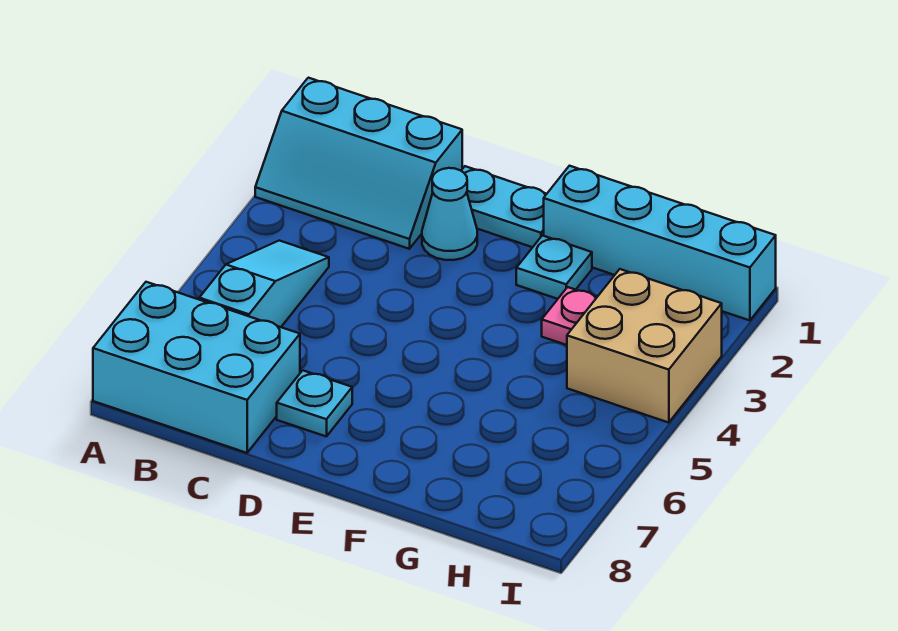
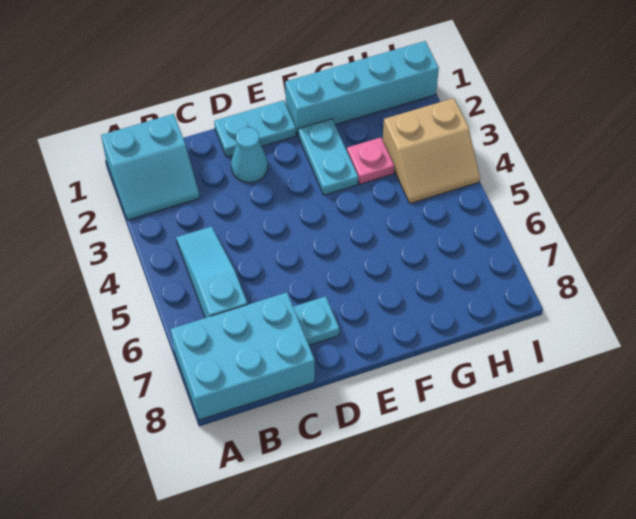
cyan slope A1:C2 level 1 top 1 -> cyan slope A1:B2 level 1 top 1
cyan plate F2 level 1 -> cyan plate F2:F3 level 1
tan brick H3:I4 level 1 -> tan slope H3:I4 level 1 top 3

○ ○ ○ ○ ○ ○ ○

» BRIEF:
Could you copy each line of the material that holds "slope"?

» RESPONSE TO THE TASK:
cyan slope A1:C2 level 1 top 1 -> cyan slope A1:B2 level 1 top 1
tan brick H3:I4 level 1 -> tan slope H3:I4 level 1 top 3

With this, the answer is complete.